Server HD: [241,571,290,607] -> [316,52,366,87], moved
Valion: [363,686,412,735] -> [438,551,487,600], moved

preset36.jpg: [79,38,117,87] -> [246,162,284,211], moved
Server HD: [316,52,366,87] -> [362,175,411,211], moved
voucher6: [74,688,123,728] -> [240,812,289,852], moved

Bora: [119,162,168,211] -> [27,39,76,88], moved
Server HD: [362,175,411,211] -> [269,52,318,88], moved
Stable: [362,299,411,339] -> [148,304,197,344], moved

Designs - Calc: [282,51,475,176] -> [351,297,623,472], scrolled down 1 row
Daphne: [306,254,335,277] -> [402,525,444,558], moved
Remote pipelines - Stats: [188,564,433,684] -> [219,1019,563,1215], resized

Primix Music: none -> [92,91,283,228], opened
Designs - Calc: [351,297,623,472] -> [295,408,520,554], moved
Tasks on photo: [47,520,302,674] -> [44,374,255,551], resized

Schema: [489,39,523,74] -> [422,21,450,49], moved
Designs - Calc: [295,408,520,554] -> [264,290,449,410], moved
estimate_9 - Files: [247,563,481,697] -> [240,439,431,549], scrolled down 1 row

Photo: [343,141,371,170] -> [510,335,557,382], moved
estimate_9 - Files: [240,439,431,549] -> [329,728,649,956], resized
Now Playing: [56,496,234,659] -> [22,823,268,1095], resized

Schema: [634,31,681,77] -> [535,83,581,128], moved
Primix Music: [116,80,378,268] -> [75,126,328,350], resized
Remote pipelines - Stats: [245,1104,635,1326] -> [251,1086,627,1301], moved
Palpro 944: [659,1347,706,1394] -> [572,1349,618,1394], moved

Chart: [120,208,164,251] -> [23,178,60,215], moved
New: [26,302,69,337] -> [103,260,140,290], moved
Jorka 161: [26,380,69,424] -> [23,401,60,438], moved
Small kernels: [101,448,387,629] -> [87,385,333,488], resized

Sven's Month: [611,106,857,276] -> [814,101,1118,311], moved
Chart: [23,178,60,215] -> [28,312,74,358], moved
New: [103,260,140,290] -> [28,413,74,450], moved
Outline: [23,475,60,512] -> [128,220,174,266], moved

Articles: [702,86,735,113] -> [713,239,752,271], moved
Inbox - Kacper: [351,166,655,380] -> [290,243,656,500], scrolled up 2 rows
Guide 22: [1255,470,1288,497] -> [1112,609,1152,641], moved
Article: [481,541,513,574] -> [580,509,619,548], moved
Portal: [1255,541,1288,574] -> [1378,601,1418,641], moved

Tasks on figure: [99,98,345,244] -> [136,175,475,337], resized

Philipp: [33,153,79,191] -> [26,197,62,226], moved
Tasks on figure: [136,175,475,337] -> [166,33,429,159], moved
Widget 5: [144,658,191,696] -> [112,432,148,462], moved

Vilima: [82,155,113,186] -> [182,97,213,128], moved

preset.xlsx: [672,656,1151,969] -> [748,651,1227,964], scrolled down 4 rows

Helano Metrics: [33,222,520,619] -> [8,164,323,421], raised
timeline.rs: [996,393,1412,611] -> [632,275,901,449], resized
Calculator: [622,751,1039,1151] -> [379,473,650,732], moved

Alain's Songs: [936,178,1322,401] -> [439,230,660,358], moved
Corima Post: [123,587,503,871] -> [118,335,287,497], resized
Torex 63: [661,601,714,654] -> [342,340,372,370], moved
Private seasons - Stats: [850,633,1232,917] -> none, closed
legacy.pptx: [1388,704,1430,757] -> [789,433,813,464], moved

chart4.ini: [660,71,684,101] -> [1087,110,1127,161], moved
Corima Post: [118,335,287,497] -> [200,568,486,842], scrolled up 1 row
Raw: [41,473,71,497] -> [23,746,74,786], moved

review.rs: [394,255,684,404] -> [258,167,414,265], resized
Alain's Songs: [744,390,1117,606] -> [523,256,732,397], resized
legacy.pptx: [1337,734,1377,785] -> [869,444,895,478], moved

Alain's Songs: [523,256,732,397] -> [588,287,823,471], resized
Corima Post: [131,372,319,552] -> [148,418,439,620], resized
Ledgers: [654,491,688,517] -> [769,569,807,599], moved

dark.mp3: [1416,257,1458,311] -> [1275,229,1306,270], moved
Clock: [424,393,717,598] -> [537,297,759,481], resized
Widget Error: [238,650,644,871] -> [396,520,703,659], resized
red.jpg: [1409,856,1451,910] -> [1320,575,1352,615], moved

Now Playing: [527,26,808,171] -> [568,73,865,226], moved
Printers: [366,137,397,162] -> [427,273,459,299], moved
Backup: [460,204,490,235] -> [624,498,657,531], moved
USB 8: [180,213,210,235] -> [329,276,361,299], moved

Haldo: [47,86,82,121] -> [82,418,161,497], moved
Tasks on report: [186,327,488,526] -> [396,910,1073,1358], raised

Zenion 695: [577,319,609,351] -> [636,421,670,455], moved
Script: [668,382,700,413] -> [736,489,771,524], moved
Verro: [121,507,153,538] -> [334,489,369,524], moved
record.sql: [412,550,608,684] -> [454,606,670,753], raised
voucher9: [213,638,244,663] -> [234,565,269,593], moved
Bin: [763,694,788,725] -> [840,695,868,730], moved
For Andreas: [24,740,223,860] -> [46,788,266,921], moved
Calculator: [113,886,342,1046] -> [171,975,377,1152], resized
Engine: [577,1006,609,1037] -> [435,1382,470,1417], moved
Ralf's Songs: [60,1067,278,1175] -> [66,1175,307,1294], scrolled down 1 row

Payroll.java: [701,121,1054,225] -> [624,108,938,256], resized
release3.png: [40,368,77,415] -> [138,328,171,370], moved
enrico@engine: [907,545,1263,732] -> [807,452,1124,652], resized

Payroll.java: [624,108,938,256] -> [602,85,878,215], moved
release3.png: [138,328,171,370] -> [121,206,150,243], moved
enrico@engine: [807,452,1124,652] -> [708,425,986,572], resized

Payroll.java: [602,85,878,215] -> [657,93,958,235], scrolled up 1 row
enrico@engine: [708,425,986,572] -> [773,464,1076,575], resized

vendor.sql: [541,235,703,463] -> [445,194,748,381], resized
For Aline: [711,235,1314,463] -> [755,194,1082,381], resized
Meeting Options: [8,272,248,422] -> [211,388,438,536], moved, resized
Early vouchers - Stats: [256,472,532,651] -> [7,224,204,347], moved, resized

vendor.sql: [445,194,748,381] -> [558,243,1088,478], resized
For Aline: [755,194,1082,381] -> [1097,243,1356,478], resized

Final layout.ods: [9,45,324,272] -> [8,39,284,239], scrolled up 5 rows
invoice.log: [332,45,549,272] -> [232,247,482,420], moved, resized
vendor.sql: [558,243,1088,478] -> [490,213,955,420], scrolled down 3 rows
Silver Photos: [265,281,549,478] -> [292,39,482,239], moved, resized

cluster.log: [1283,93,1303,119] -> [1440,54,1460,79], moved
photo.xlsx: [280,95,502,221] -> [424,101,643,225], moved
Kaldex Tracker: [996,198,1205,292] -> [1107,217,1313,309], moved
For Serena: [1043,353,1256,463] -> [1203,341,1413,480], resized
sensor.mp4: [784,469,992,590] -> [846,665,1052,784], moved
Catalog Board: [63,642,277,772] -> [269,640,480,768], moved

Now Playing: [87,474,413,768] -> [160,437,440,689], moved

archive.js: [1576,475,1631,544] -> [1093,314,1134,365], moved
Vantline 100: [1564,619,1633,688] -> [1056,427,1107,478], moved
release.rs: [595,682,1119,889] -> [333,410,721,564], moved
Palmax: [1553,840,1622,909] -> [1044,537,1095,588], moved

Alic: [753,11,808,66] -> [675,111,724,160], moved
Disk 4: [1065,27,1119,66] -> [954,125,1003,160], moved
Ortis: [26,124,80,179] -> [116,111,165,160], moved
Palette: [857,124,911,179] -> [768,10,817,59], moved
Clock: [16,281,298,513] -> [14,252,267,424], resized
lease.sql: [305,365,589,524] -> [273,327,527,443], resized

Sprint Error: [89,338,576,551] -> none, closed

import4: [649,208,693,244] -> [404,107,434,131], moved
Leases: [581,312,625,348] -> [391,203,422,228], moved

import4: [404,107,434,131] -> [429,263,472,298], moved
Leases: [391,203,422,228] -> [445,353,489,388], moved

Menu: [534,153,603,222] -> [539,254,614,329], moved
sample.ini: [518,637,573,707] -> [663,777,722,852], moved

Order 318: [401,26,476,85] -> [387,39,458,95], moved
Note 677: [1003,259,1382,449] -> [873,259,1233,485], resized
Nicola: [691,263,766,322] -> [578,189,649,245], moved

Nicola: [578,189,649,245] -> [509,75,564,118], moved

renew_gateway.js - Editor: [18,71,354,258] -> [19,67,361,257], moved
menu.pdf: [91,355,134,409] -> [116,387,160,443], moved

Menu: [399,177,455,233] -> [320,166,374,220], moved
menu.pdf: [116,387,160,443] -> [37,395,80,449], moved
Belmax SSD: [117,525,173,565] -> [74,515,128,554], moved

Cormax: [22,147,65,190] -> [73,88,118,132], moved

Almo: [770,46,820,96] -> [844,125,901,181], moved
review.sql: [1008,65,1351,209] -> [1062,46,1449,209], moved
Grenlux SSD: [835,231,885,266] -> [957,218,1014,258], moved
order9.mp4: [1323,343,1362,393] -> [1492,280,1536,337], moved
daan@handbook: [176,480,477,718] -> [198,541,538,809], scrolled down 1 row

▸ Aim of the exercise
Using the entries above, give back exactly the line containing "Now Playing: [56,496,234,659]", the line containing "preset.xlsx: [672,656,1151,969] ->", and every line between them, and nothing else.

▸ Task solution
Now Playing: [56,496,234,659] -> [22,823,268,1095], resized

Schema: [634,31,681,77] -> [535,83,581,128], moved
Primix Music: [116,80,378,268] -> [75,126,328,350], resized
Remote pipelines - Stats: [245,1104,635,1326] -> [251,1086,627,1301], moved
Palpro 944: [659,1347,706,1394] -> [572,1349,618,1394], moved

Chart: [120,208,164,251] -> [23,178,60,215], moved
New: [26,302,69,337] -> [103,260,140,290], moved
Jorka 161: [26,380,69,424] -> [23,401,60,438], moved
Small kernels: [101,448,387,629] -> [87,385,333,488], resized

Sven's Month: [611,106,857,276] -> [814,101,1118,311], moved
Chart: [23,178,60,215] -> [28,312,74,358], moved
New: [103,260,140,290] -> [28,413,74,450], moved
Outline: [23,475,60,512] -> [128,220,174,266], moved

Articles: [702,86,735,113] -> [713,239,752,271], moved
Inbox - Kacper: [351,166,655,380] -> [290,243,656,500], scrolled up 2 rows
Guide 22: [1255,470,1288,497] -> [1112,609,1152,641], moved
Article: [481,541,513,574] -> [580,509,619,548], moved
Portal: [1255,541,1288,574] -> [1378,601,1418,641], moved

Tasks on figure: [99,98,345,244] -> [136,175,475,337], resized

Philipp: [33,153,79,191] -> [26,197,62,226], moved
Tasks on figure: [136,175,475,337] -> [166,33,429,159], moved
Widget 5: [144,658,191,696] -> [112,432,148,462], moved

Vilima: [82,155,113,186] -> [182,97,213,128], moved

preset.xlsx: [672,656,1151,969] -> [748,651,1227,964], scrolled down 4 rows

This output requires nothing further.